◆ **ASSIGNMENT**: Check each line of the listing below for the string "orange", then copy every line that has it.

◆ **DATA BLOCK**:
-------------------------

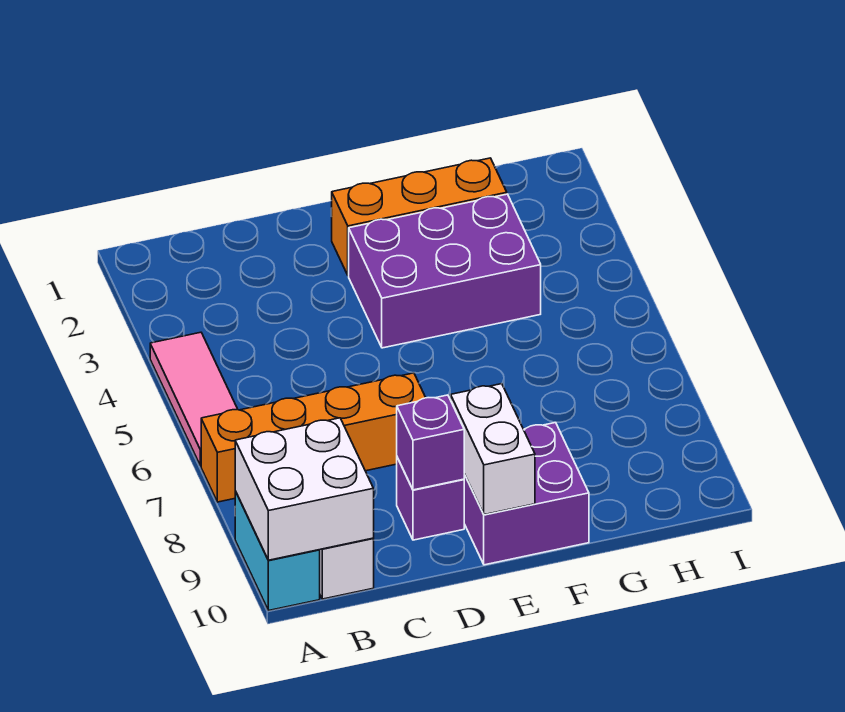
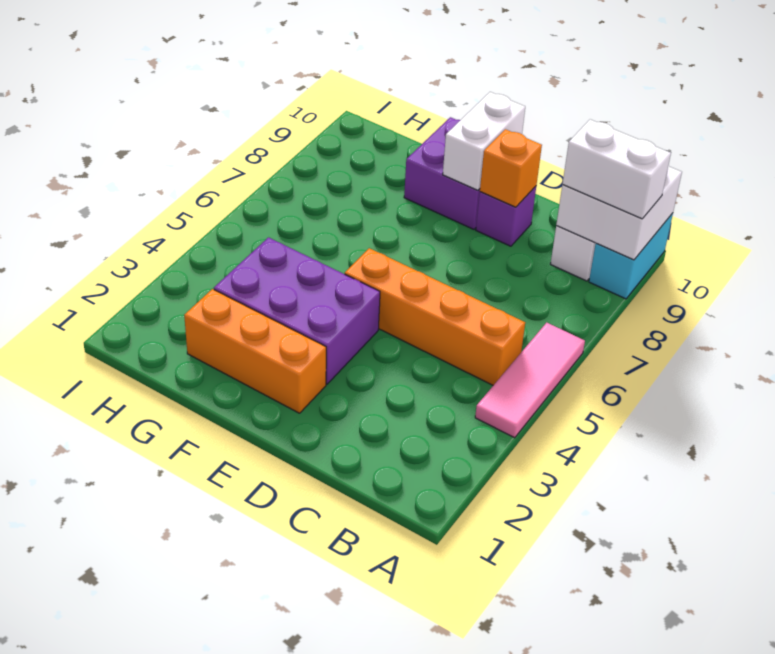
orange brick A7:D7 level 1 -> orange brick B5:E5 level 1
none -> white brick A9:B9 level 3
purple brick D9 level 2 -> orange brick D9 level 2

-------------------------

◆ **EXERCISE ANSWER**:
orange brick A7:D7 level 1 -> orange brick B5:E5 level 1
purple brick D9 level 2 -> orange brick D9 level 2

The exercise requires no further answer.